WORK TO COMPLETE:
Two lines below mark the span: the one containing "none -> purple brick D5 level 2" and the one containing "none -> purple brick D5 level 3". Set down both, plus every line between, exactly as they stand, and nothing else.

Object change descriptions:
+++

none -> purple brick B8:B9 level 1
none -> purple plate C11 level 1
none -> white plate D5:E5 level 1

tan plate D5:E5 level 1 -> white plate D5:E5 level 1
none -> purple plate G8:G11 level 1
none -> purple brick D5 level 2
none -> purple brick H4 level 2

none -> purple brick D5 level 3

+++

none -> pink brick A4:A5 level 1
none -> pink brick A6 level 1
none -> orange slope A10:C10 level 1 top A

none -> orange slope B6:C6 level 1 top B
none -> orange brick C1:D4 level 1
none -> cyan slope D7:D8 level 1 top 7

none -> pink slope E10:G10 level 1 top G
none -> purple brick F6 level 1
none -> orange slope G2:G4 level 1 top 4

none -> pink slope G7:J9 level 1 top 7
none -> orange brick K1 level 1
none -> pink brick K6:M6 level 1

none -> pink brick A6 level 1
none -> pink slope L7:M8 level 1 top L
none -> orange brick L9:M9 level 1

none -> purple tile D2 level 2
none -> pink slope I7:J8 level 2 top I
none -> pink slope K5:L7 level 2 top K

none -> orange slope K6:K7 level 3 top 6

+++

RESULT OF THE TASK:
none -> purple brick D5 level 2
none -> purple brick H4 level 2

none -> purple brick D5 level 3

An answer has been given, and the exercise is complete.